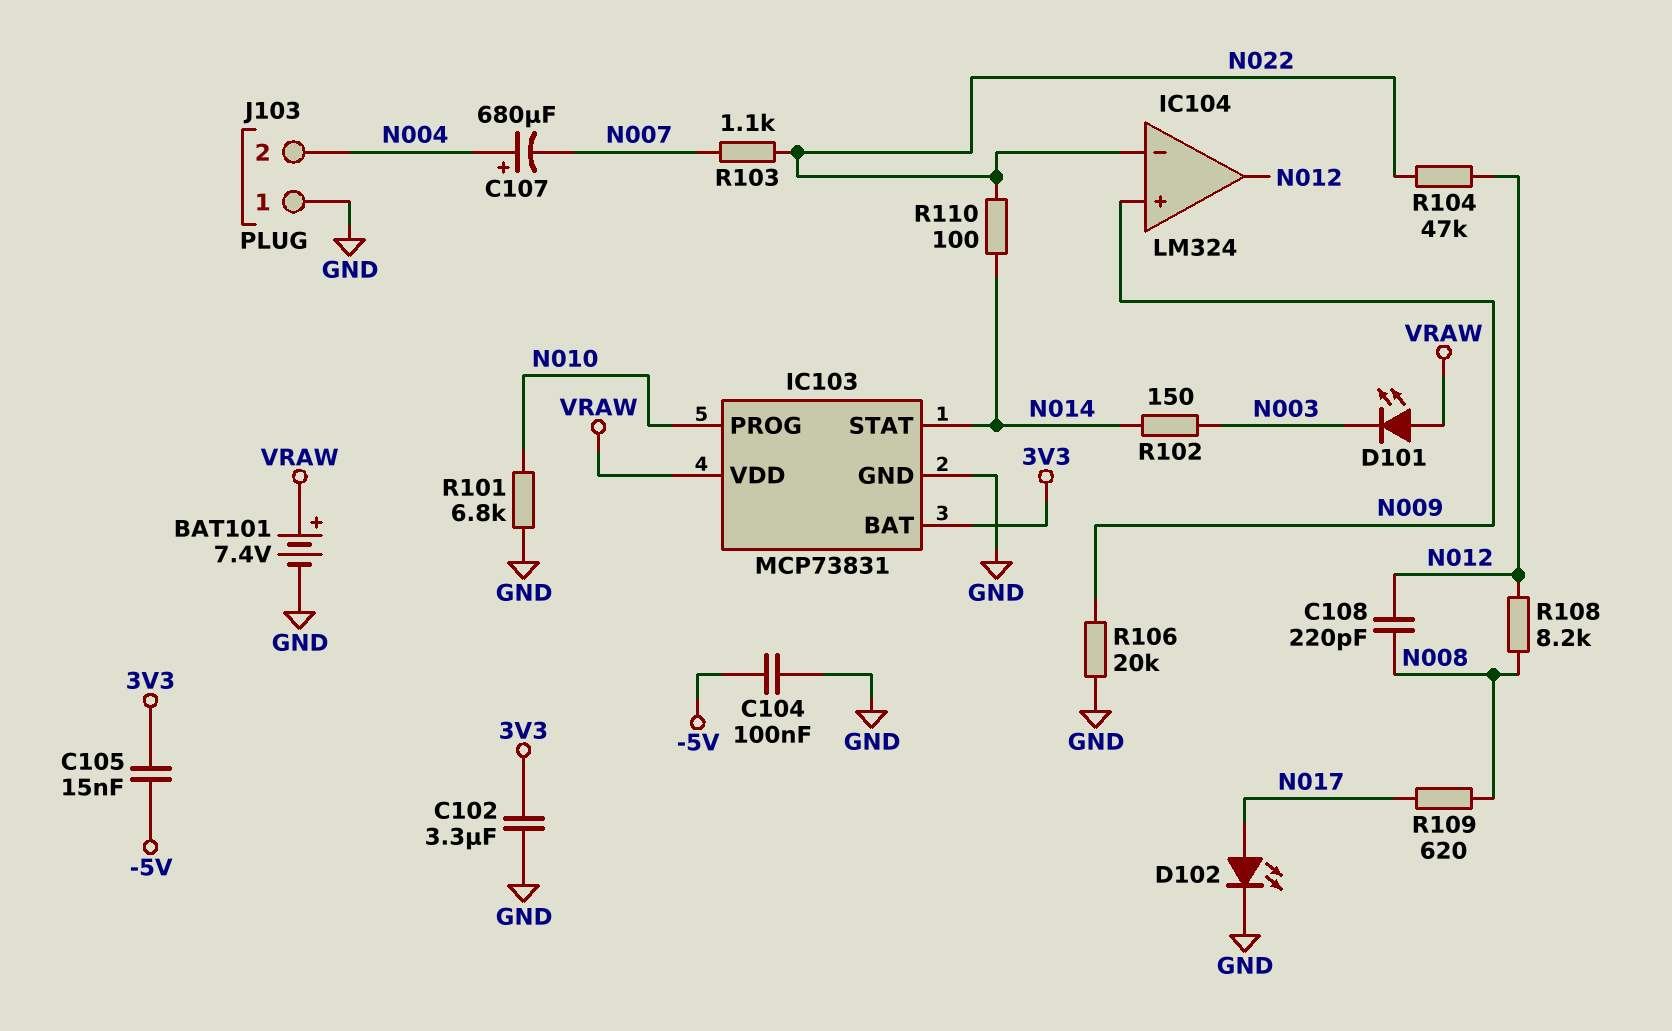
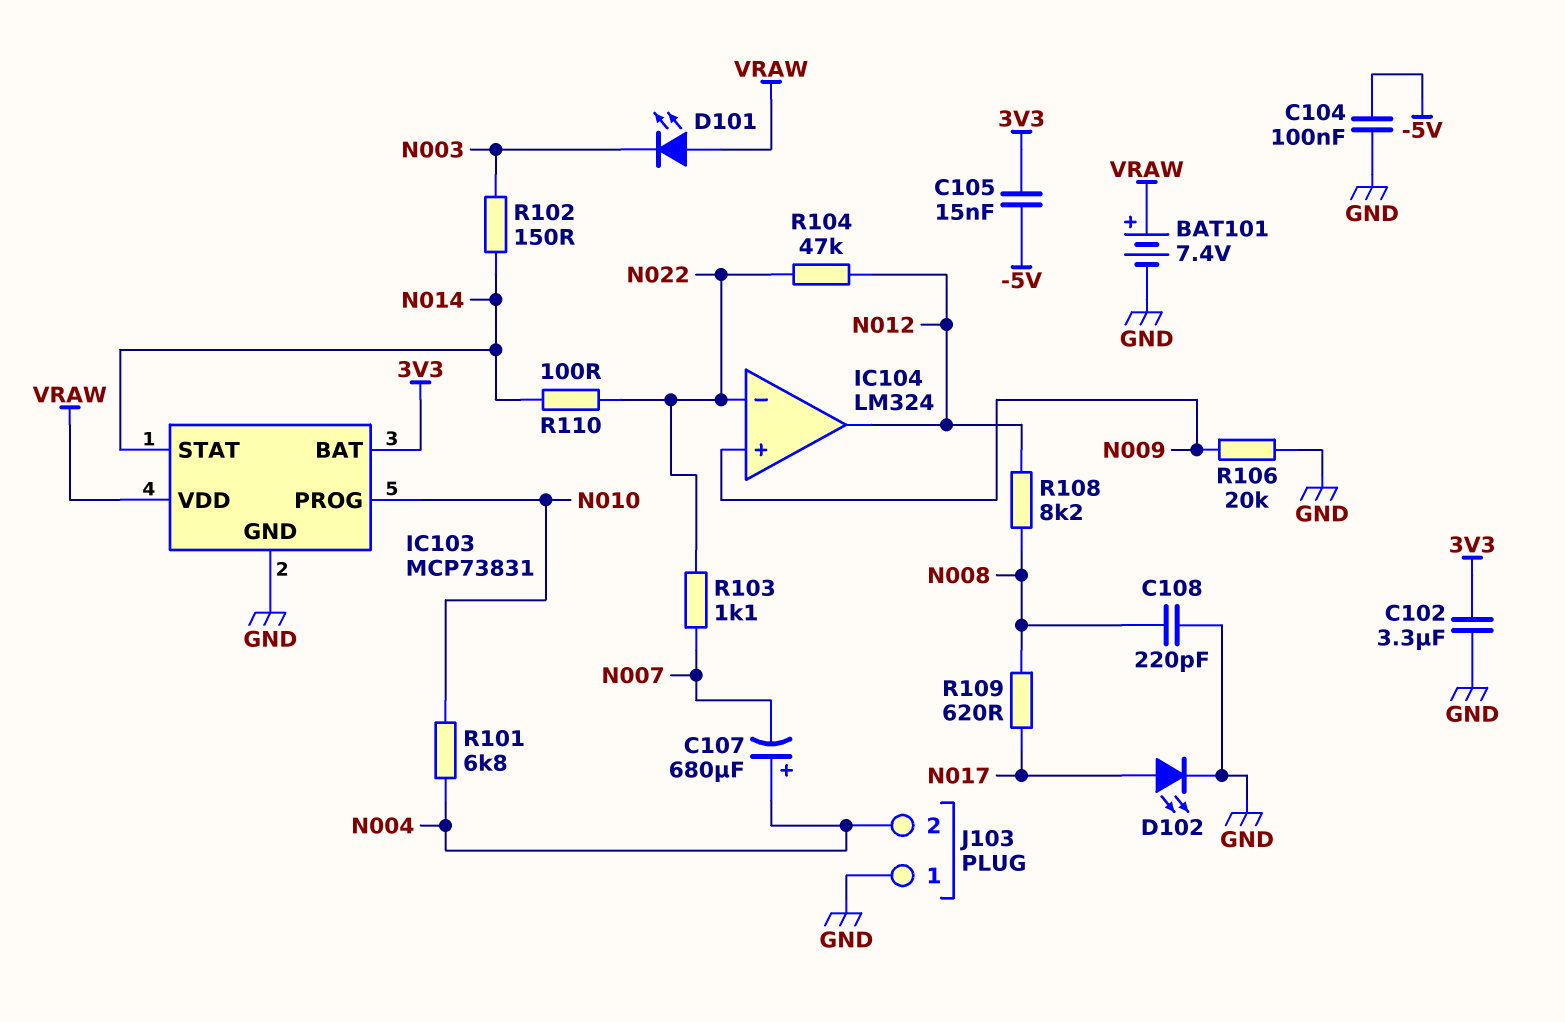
C108: 220pF (N008, N012) -> 220pF (GND, N008)
R101: 6.8k (GND, N010) -> 6.8k (N004, N010)

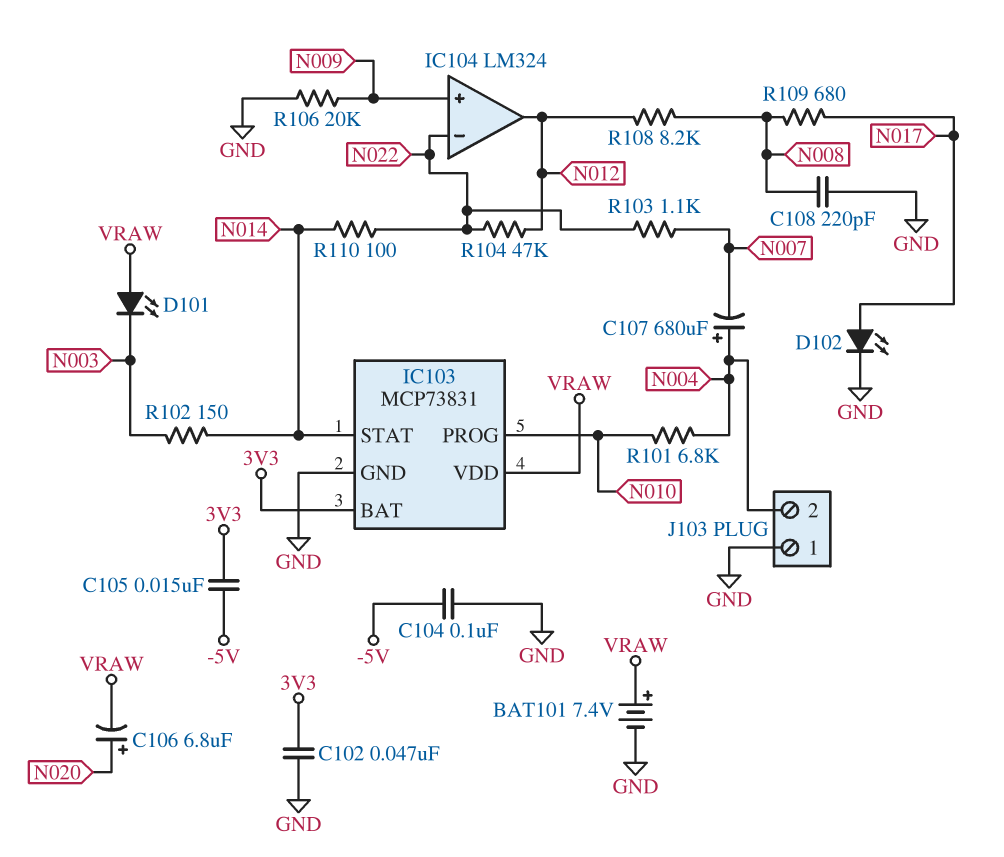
C102: 3.3uF (3V3, GND) -> 47nF (3V3, GND)
C106: none -> 6.8uF (plus N020, minus VRAW)
R109: 620 (N008, N017) -> 680 (N008, N017)

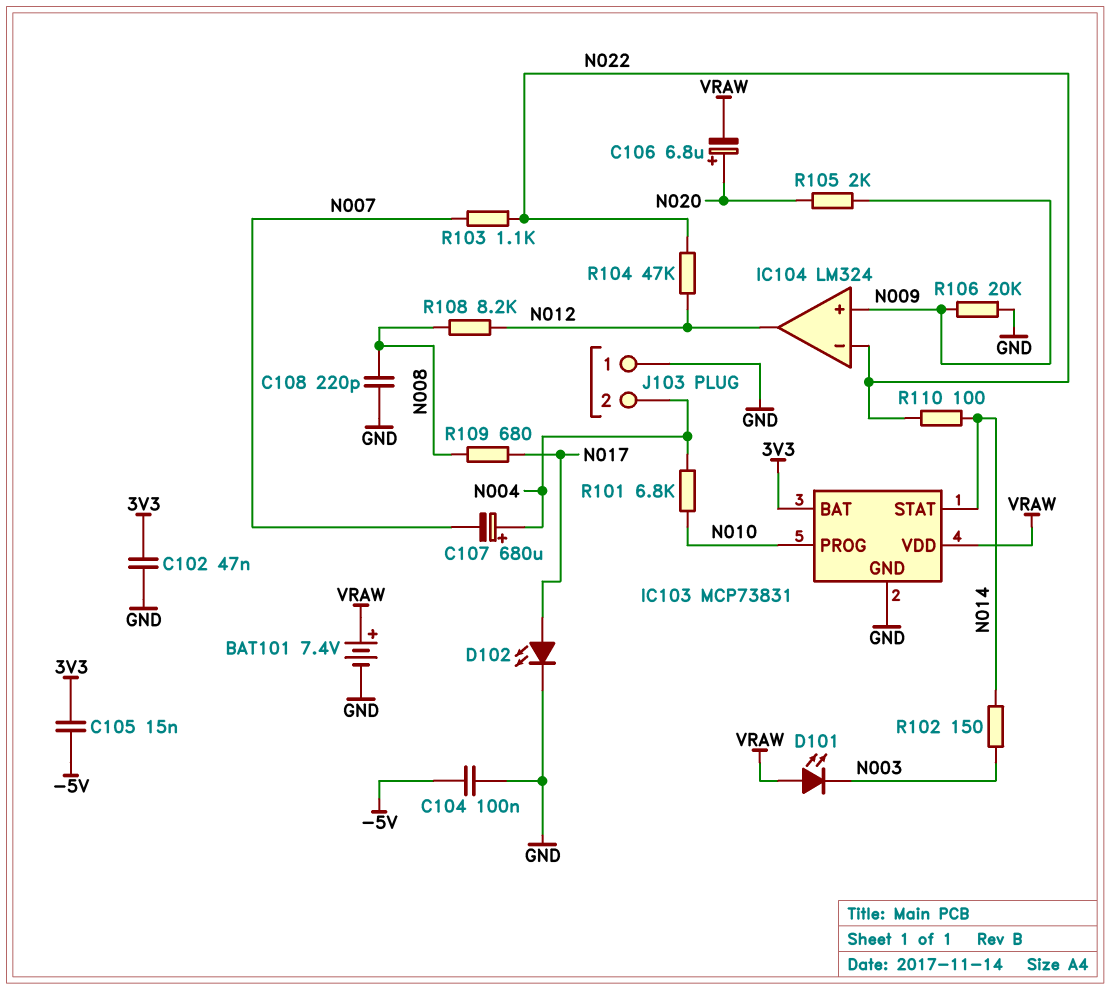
R105: none -> 2k (N009, N020)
□ □ □ □ □
The task - Every entry is to be reproduced word for word, and no image is carried over.

Answer for this exercise -
C108: 220pF (N008, N012) -> 220pF (GND, N008)
R101: 6.8k (GND, N010) -> 6.8k (N004, N010)

C102: 3.3uF (3V3, GND) -> 47nF (3V3, GND)
C106: none -> 6.8uF (plus N020, minus VRAW)
R109: 620 (N008, N017) -> 680 (N008, N017)

R105: none -> 2k (N009, N020)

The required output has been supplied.